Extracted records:
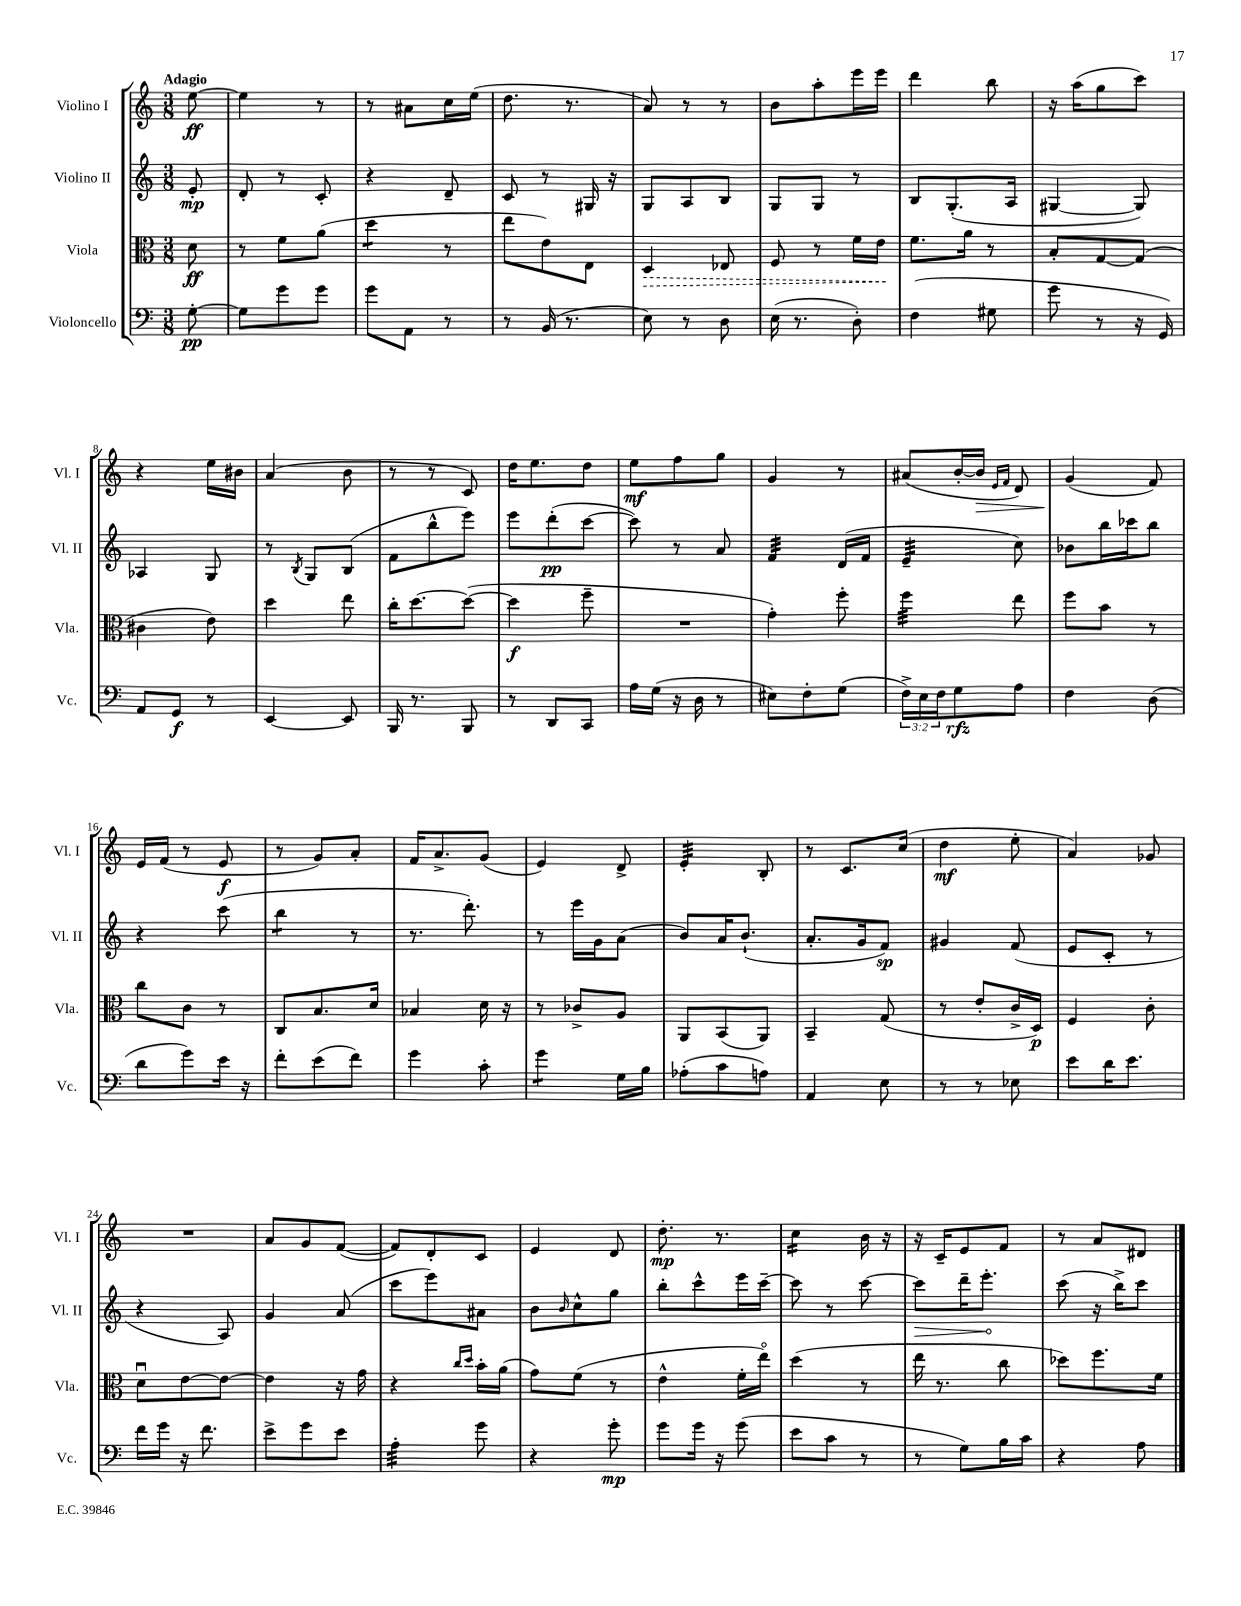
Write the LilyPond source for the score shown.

<<
\new StaffGroup <<
\new Staff = "s0" \with { instrumentName = "Violino I" shortInstrumentName = "Vl. I" } {
    \clef treble \key c \major \numericTimeSignature \time 3/8 \partial 8 \tempo "Adagio"
    e''8~\ff |
    e''4 r8 |
    r8 ais'8 c''16 e''16( |
    d''8. r8. |
    a'8) r8 r8 |
    b'8 a''8-. e'''16 e'''16 |
    d'''4 b''8 |
    r16 a''16( g''8 c'''8) |
    r4 e''16 bis'16 |
    a'4( b'8 |
    r8 r8 c'8) |
    d''16 e''8. d''8 |
    e''8\mf f''8 g''8 |
    g'4 r8 |
    ais'8( b'16~-. b'16\> \grace { e'16 f'16 } d'8) |
    g'4\!( f'8) |
    e'16 f'16( r8 e'8\f |
    r8 g'8) a'8-. |
    f'16 a'8.-> g'8( |
    e'4) d'8-> |
    e'4:32-. b8-. |
    r8 c'8. c''16( |
    d''4\mf e''8-. |
    a'4) ges'8 |
    R4. |
    a'8 g'8 f'8~( |
    f'8) d'8-. c'8 |
    e'4 d'8 |
    d''8.-.\mp r8. |
    c''4:16 b'16 r16 |
    r16 c'16-- e'8 f'8 |
    r8 a'8 dis'8 \bar "|." |
}
\new Staff = "s1" \with { instrumentName = "Violino II" shortInstrumentName = "Vl. II" } {
    \clef treble \key c \major \numericTimeSignature \time 3/8 \partial 8
    e'8-.\mp |
    d'8-. r8 c'8-. |
    r4 d'8-- |
    c'8 r8 gis16 r16 |
    g8 a8 b8 |
    g8 g8 r8 |
    b8 g8.-.( a16 |
    gis4~ gis8) |
    aes4 g8 |
    r8 \acciaccatura { b8 } g8 b8( |
    f'8 b''8-^ e'''8) |
    e'''8 d'''8-.\pp( c'''8~ |
    c'''8) r8 a'8 |
    f'4:32 d'16( f'16 |
    e'4:32-- c''8) |
    bes'8 b''16 ces'''16 b''8 |
    r4 c'''8( |
    b''4:8 r8 |
    r8. d'''8.-.) |
    r8 e'''16 g'16 a'8( |
    b'8) a'16 b'8.-!( |
    a'8.-. g'16 f'8\sp) |
    gis'4 f'8( |
    e'8 c'8-. r8 |
    r4 a8) |
    g'4 a'8( |
    c'''8 e'''8) ais'8 |
    b'8 \grace { b'16 } c''8-^ g''8 |
    b''8-. c'''8-^ e'''16 c'''16~-- |
    c'''8 r8 c'''8~ |
    \once \override Hairpin.circled-tip = ##t c'''8\> d'''16-- e'''8.-.\! |
    c'''8( r16 b''16->) c'''8 \bar "|." |
}
\new Staff = "s2" \with { instrumentName = "Viola" shortInstrumentName = "Vla." } {
    \clef alto \key c \major \numericTimeSignature \time 3/8 \partial 8
    d'8\ff |
    r8 f'8 a'8( |
    d''4:8 r8 |
    e''8 e'8) e8 |
    \once \override Hairpin.style = #'dashed-line d4\> ees8 |
    f8 r8 f'16 e'16\! |
    f'8. a'16 r8 |
    b8-. g8~ g8( |
    cis'4 e'8) |
    d''4 e''8 |
    c''16-. d''8.~ d''8~( |
    d''4\f f''8-- |
    R4. |
    g'4-.) f''8-. |
    f''4:32 e''8 |
    f''8 b'8 r8 |
    c''8 c'8 r8 |
    c8 b8. d'16 |
    bes4 d'16 r16 |
    r8 ces'8-> a8 |
    a,8 b,8( a,8) |
    b,4-- g8( |
    r8 e'8-. c'16-> d16\p) |
    f4 c'8-. |
    d'8\downbow e'8~ e'8~ |
    e'4 r16 g'16 |
    r4 \grace { c''16 d''16 } b'16-. a'16( |
    g'8) f'8( r8 |
    e'4-^ f'16-. e''16\flageolet) |
    d''4( r8 |
    e''16 r8. c''8 |
    des''8) f''8. f'16 \bar "|." |
}
\new Staff = "s3" \with { instrumentName = "Violoncello" shortInstrumentName = "Vc." } {
    \clef bass \key c \major \numericTimeSignature \time 3/8 \override Staff.TupletNumber.text = #tuplet-number::calc-fraction-text \partial 8
    g8~-.\pp |
    g8 g'8 g'8 |
    g'8 a,8 r8 |
    r8 b,16( r8. |
    e8) r8 d8 |
    e16( r8. d8-.) |
    f4( gis8 |
    g'8 r8 r16 g,16) |
    a,8 g,8\f r8 |
    e,4~ e,8 |
    b,,16 r8. b,,8 |
    r8 d,8 c,8 |
    a16 g16( r16 d16 r8 |
    eis8) f8-. g8( |
    \tuplet 3/2 { f16->) e16 f16 } g8\rfz a8 |
    f4 d8( |
    d'8 g'8) e'16 r16 |
    f'8-. e'8( f'8) |
    g'4 c'8-. |
    g'4:8 g16 b16 |
    aes8-.( c'8 a8) |
    a,4 e8 |
    r8 r8 ees8 |
    e'8 d'16 e'8. |
    f'16 g'16 r16 f'8. |
    e'8-> g'8 e'8 |
    a4:32-. g'8 |
    r4 g'8-.\mp |
    g'8 g'16 r16 g'8( |
    e'8 c'8 r8 |
    r8 g8) b16 c'16 |
    r4 a8 \bar "|." |
}
>>
>>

## DIRECTION
From the entries above, pull out every line that contains the string "tuplet". A line counts only if the letters match in case.

## TASK RESPONSE
    \clef bass \key c \major \numericTimeSignature \time 3/8 \override Staff.TupletNumber.text = #tuplet-number::calc-fraction-text \partial 8
    \tuplet 3/2 { f16->) e16 f16 } g8\rfz a8 |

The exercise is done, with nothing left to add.